> _WHAT IS NEEDED_: Among the records that follow, count the lines with the string "pink"; report only that count.
Start of DATASET
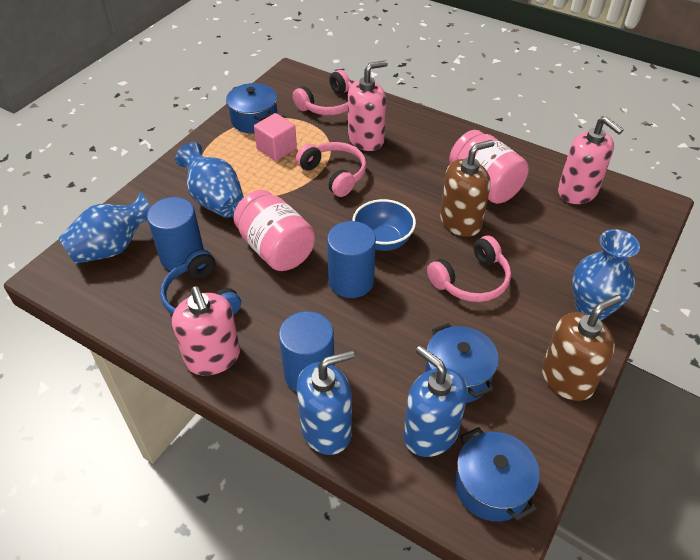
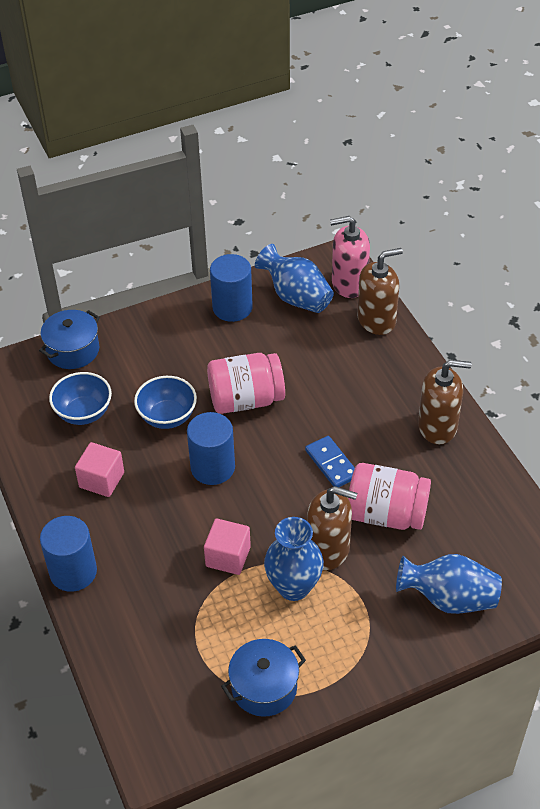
blue bowl: 1 -> 2
blue domino: 0 -> 1
blue headphones: 1 -> 0
blue pot: 3 -> 2
blue soap dispenser: 2 -> 0
brown soap dispenser: 2 -> 3
pink cube: 1 -> 2
pink headphones: 3 -> 0
pink soap dispenser: 3 -> 1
End of DATASET
> _RESPONSE TO THIS TASK_: 3